═══ Data segment ═══

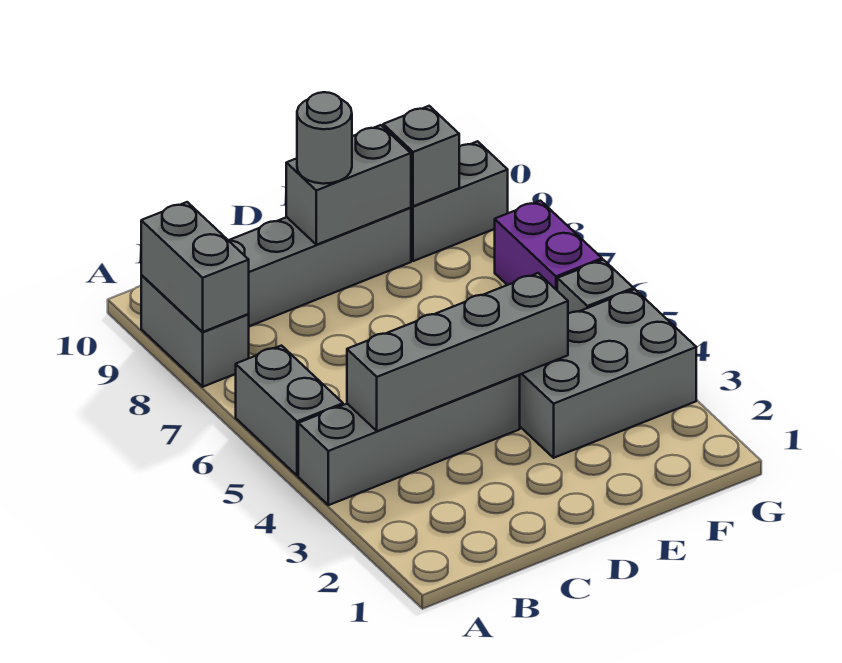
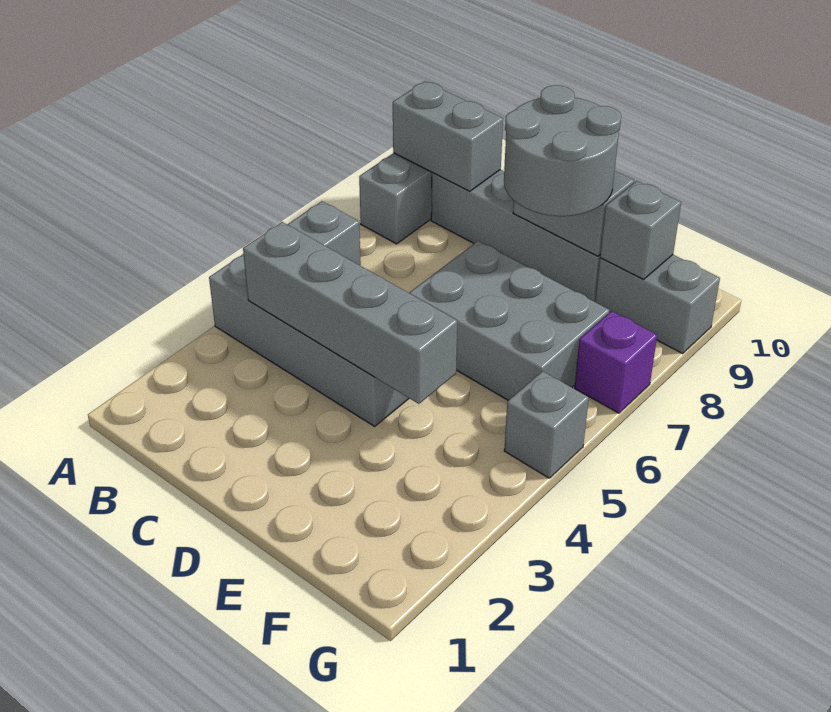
grey brick A8:A9 level 2 -> grey brick A9:B9 level 2
grey round brick D9 level 3 -> grey round brick D8:E9 level 3
grey brick E3:G4 level 1 -> grey brick D6:F7 level 1
purple brick G6:G7 level 1 -> purple brick G7 level 1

═══

Activity: Output a faithful copy of the data, with each picture left out.

Answer to this problem:
grey brick A8:A9 level 2 -> grey brick A9:B9 level 2
grey round brick D9 level 3 -> grey round brick D8:E9 level 3
grey brick E3:G4 level 1 -> grey brick D6:F7 level 1
purple brick G6:G7 level 1 -> purple brick G7 level 1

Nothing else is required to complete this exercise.